==== PROVIDED DATA ====
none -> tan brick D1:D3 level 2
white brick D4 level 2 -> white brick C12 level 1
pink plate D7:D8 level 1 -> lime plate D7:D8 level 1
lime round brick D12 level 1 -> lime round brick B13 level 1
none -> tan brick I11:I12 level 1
====
==== PROVIDED DATA ====
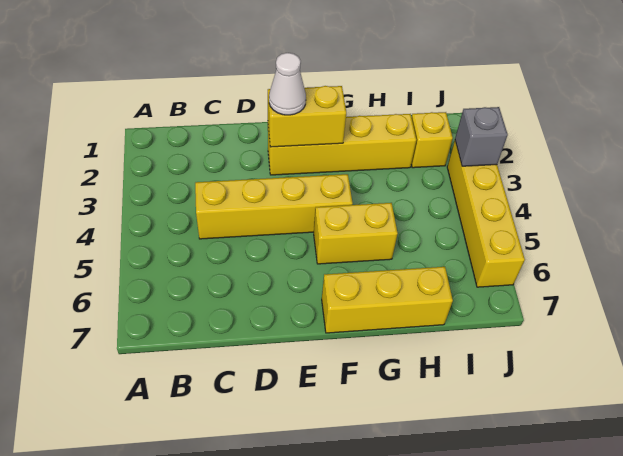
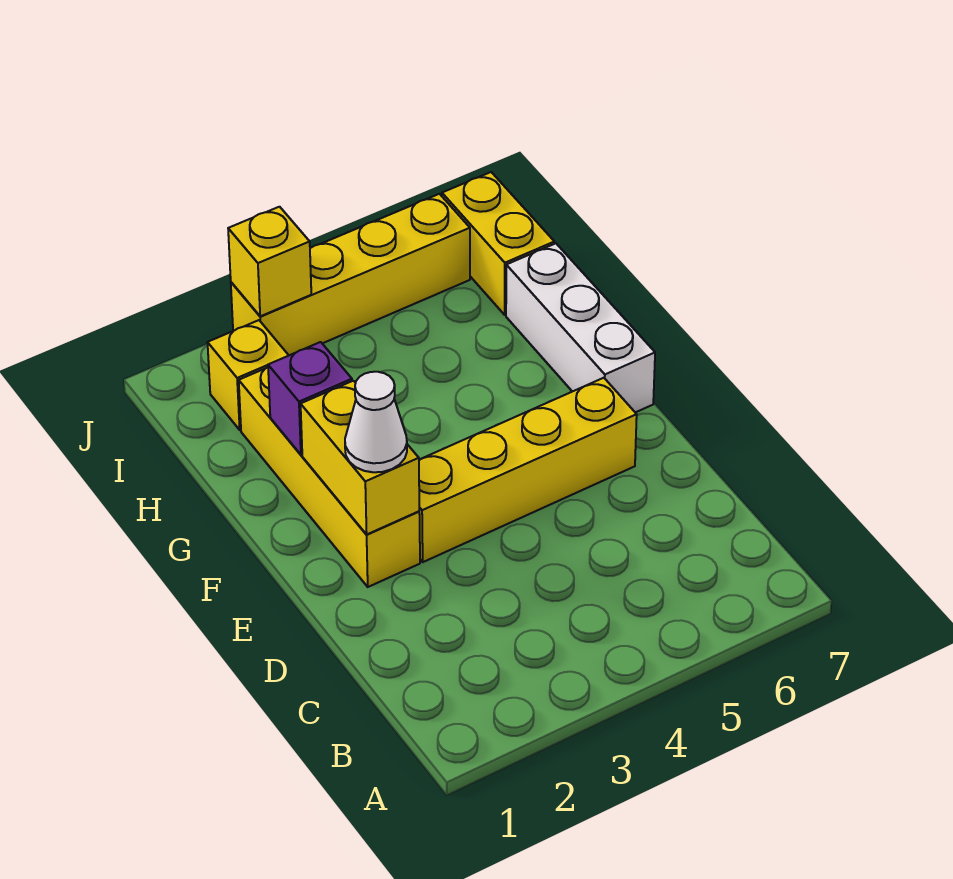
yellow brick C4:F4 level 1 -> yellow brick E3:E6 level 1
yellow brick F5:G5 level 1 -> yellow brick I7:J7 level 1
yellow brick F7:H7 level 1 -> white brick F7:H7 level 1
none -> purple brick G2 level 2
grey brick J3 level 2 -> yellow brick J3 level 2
====
**EXERCISE PROMPT:**
For each line of the data that has the word "yellow", report that line.

**SOLVED PROBLEM:**
yellow brick C4:F4 level 1 -> yellow brick E3:E6 level 1
yellow brick F5:G5 level 1 -> yellow brick I7:J7 level 1
yellow brick F7:H7 level 1 -> white brick F7:H7 level 1
grey brick J3 level 2 -> yellow brick J3 level 2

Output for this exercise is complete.